EXERCISE INSTRUCTIONS → Return the following data exactly, with all pictures left out.

DATASET RECORDS →
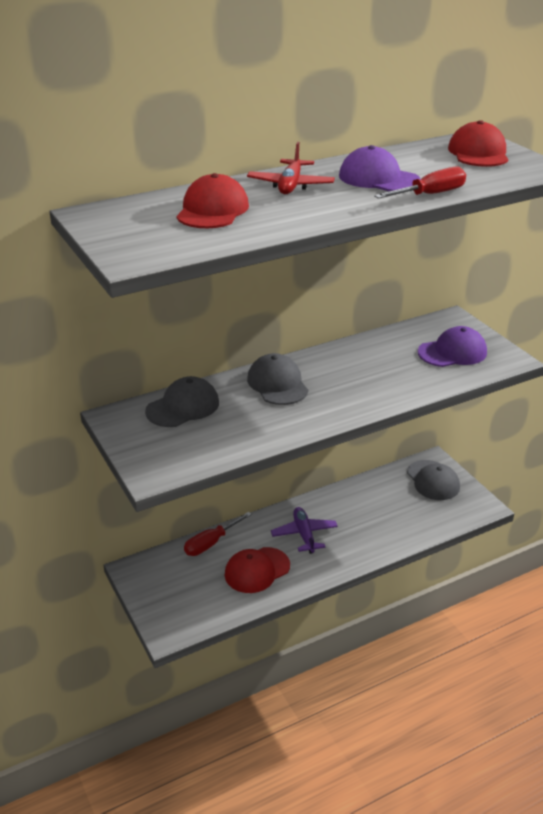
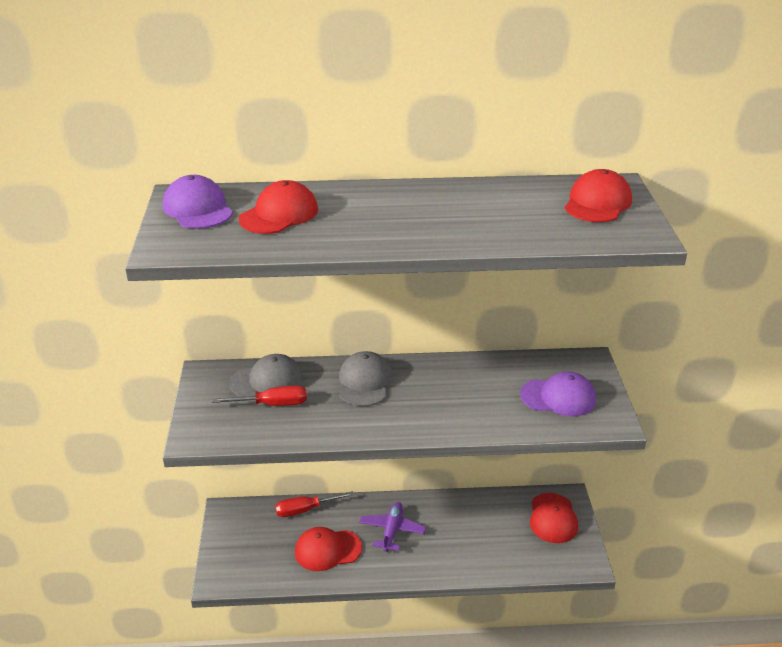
camera: 25 degrees right, 0 degrees up
(290, 185) = (374, 202): red plane -> none
(378, 178) = (463, 212): purple cap -> purple cap (198, 209)
(430, 195) = (492, 241): red screwdriver -> red screwdriver (272, 404)
(433, 480) = (553, 518): grey cap -> red cap

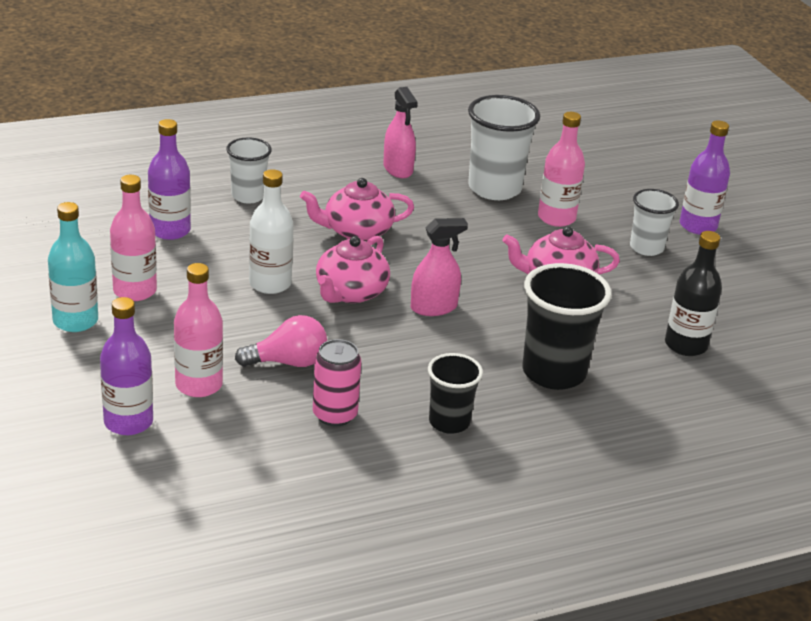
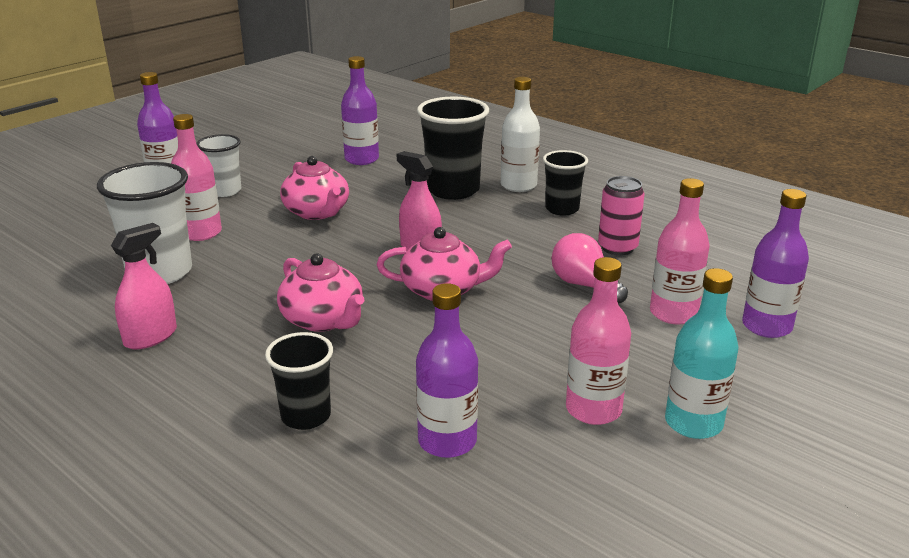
camera: 115 degrees left, 5 degrees down
(248, 196) = (306, 416): white cup -> black cup
(270, 284) = (478, 334): white bottle -> white bottle (518, 185)
(685, 345) = (361, 159): black bottle -> purple bottle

SOLUTION FOR THIS PROBLEM →
camera: 25 degrees right, 0 degrees up
(290, 185) = (374, 202): red plane -> none
(378, 178) = (463, 212): purple cap -> purple cap (198, 209)
(430, 195) = (492, 241): red screwdriver -> red screwdriver (272, 404)
(433, 480) = (553, 518): grey cap -> red cap

camera: 115 degrees left, 5 degrees down
(248, 196) = (306, 416): white cup -> black cup
(270, 284) = (478, 334): white bottle -> white bottle (518, 185)
(685, 345) = (361, 159): black bottle -> purple bottle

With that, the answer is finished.